ACTION ITEM: Entries must be copied exactly, with nothing left out.

PROVIDED DATA:
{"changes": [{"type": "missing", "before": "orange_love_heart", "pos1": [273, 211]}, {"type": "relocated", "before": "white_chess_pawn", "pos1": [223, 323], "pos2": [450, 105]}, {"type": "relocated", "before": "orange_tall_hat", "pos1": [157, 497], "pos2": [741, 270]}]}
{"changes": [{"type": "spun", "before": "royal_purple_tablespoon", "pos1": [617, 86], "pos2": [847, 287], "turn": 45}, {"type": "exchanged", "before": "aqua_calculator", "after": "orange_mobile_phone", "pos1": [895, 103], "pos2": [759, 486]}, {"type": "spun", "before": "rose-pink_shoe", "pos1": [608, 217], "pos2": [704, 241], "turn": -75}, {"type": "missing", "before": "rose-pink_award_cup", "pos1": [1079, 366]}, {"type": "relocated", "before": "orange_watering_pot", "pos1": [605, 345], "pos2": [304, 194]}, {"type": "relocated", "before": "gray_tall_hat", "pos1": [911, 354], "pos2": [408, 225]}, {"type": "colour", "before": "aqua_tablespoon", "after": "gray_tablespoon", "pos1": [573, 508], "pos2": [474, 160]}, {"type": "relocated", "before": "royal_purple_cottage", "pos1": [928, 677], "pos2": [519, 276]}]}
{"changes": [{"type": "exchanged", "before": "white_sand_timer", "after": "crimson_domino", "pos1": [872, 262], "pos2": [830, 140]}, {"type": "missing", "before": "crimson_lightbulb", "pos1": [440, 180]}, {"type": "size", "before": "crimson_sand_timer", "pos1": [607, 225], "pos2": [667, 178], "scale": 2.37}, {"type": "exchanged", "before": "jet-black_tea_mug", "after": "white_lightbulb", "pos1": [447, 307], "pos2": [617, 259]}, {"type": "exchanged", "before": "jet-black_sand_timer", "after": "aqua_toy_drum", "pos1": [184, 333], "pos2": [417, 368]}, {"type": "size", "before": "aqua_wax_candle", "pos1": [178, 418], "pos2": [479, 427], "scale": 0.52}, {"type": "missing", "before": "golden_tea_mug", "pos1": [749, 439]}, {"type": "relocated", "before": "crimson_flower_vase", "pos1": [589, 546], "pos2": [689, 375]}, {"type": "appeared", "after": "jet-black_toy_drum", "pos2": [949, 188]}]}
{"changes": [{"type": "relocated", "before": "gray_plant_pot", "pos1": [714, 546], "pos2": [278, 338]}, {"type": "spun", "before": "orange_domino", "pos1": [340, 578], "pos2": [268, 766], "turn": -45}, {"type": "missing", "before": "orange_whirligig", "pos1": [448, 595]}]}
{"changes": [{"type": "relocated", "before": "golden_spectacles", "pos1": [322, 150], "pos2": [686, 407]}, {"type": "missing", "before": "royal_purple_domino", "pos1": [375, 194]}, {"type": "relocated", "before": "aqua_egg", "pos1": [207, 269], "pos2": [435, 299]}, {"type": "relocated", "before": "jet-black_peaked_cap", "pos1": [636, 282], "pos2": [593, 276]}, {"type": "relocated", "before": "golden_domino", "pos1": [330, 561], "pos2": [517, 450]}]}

COMPLETED EXERCISE:
{"changes": [{"type": "missing", "before": "orange_love_heart", "pos1": [273, 211]}, {"type": "relocated", "before": "white_chess_pawn", "pos1": [223, 323], "pos2": [450, 105]}, {"type": "relocated", "before": "orange_tall_hat", "pos1": [157, 497], "pos2": [741, 270]}]}
{"changes": [{"type": "spun", "before": "royal_purple_tablespoon", "pos1": [617, 86], "pos2": [847, 287], "turn": 45}, {"type": "exchanged", "before": "aqua_calculator", "after": "orange_mobile_phone", "pos1": [895, 103], "pos2": [759, 486]}, {"type": "spun", "before": "rose-pink_shoe", "pos1": [608, 217], "pos2": [704, 241], "turn": -75}, {"type": "missing", "before": "rose-pink_award_cup", "pos1": [1079, 366]}, {"type": "relocated", "before": "orange_watering_pot", "pos1": [605, 345], "pos2": [304, 194]}, {"type": "relocated", "before": "gray_tall_hat", "pos1": [911, 354], "pos2": [408, 225]}, {"type": "colour", "before": "aqua_tablespoon", "after": "gray_tablespoon", "pos1": [573, 508], "pos2": [474, 160]}, {"type": "relocated", "before": "royal_purple_cottage", "pos1": [928, 677], "pos2": [519, 276]}]}
{"changes": [{"type": "exchanged", "before": "white_sand_timer", "after": "crimson_domino", "pos1": [872, 262], "pos2": [830, 140]}, {"type": "missing", "before": "crimson_lightbulb", "pos1": [440, 180]}, {"type": "size", "before": "crimson_sand_timer", "pos1": [607, 225], "pos2": [667, 178], "scale": 2.37}, {"type": "exchanged", "before": "jet-black_tea_mug", "after": "white_lightbulb", "pos1": [447, 307], "pos2": [617, 259]}, {"type": "exchanged", "before": "jet-black_sand_timer", "after": "aqua_toy_drum", "pos1": [184, 333], "pos2": [417, 368]}, {"type": "size", "before": "aqua_wax_candle", "pos1": [178, 418], "pos2": [479, 427], "scale": 0.52}, {"type": "missing", "before": "golden_tea_mug", "pos1": [749, 439]}, {"type": "relocated", "before": "crimson_flower_vase", "pos1": [589, 546], "pos2": [689, 375]}, {"type": "appeared", "after": "jet-black_toy_drum", "pos2": [949, 188]}]}
{"changes": [{"type": "relocated", "before": "gray_plant_pot", "pos1": [714, 546], "pos2": [278, 338]}, {"type": "spun", "before": "orange_domino", "pos1": [340, 578], "pos2": [268, 766], "turn": -45}, {"type": "missing", "before": "orange_whirligig", "pos1": [448, 595]}]}
{"changes": [{"type": "relocated", "before": "golden_spectacles", "pos1": [322, 150], "pos2": [686, 407]}, {"type": "missing", "before": "royal_purple_domino", "pos1": [375, 194]}, {"type": "relocated", "before": "aqua_egg", "pos1": [207, 269], "pos2": [435, 299]}, {"type": "relocated", "before": "jet-black_peaked_cap", "pos1": [636, 282], "pos2": [593, 276]}, {"type": "relocated", "before": "golden_domino", "pos1": [330, 561], "pos2": [517, 450]}]}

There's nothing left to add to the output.